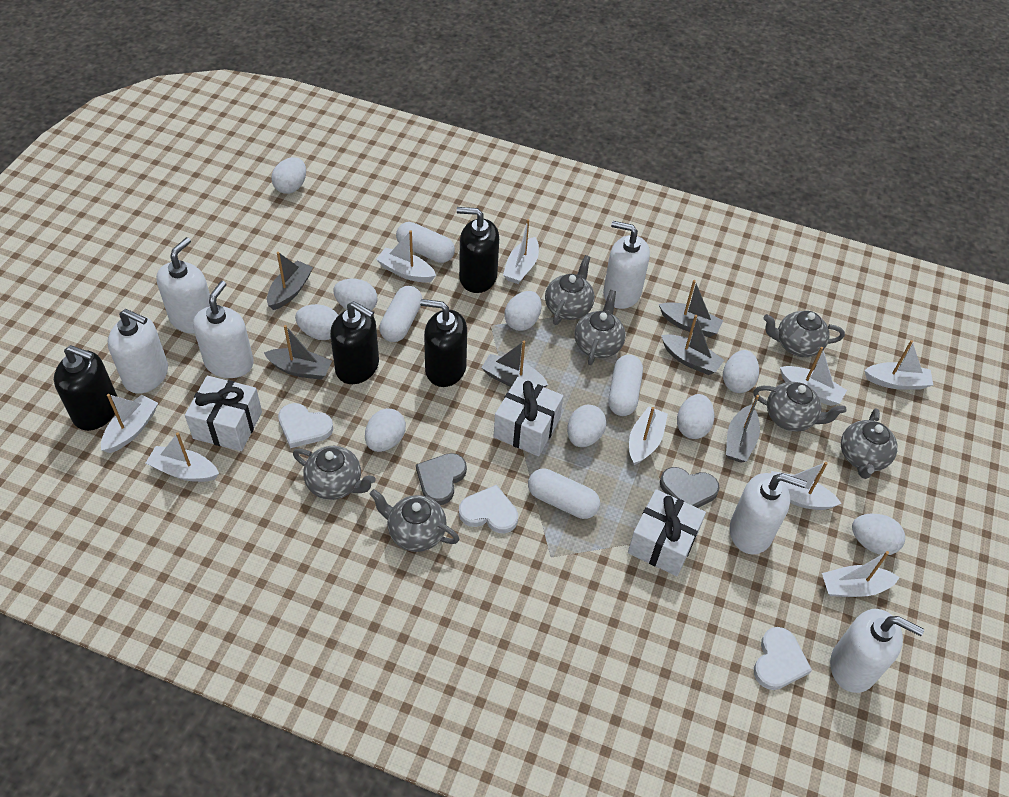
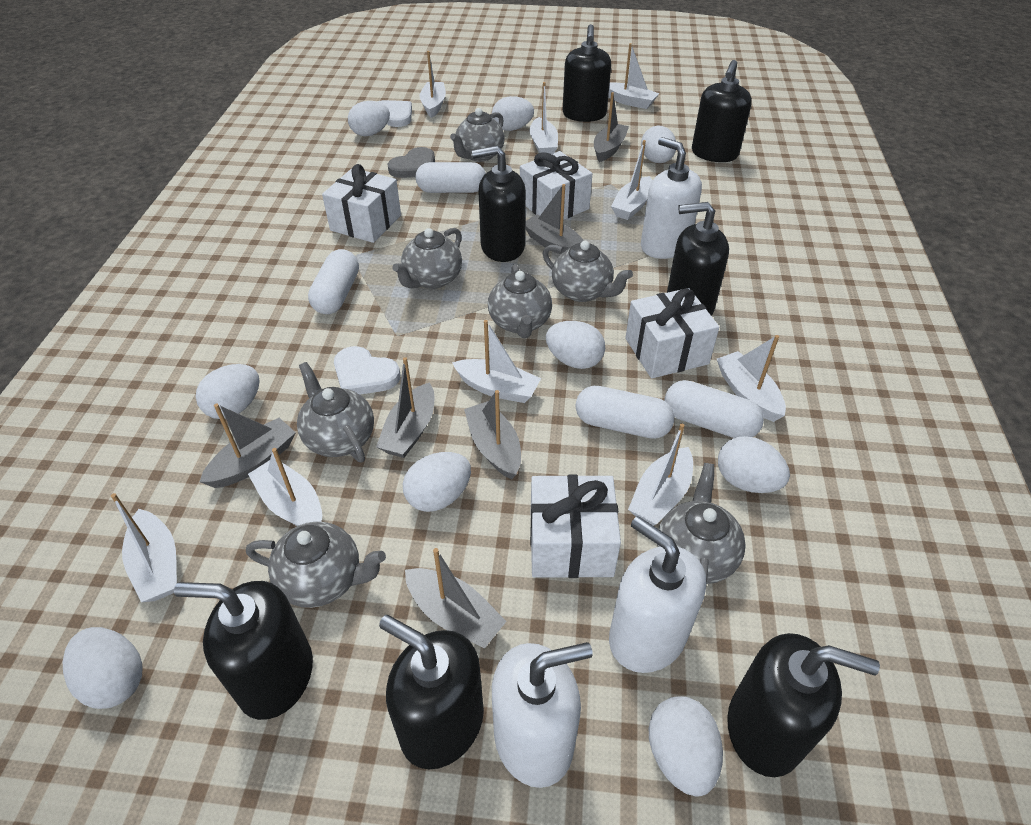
black soap dispenser: 4 -> 7
grey heart: 2 -> 1
white gift: 3 -> 4
white heart: 3 -> 2
white soap dispenser: 6 -> 3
□ □ □ □ □
◆ WHAT YOU ARE ASKED TO DO: Verbatim output of the entries is required, with each image left out.

◆ RESPONSE:
black soap dispenser: 4 -> 7
grey heart: 2 -> 1
white gift: 3 -> 4
white heart: 3 -> 2
white soap dispenser: 6 -> 3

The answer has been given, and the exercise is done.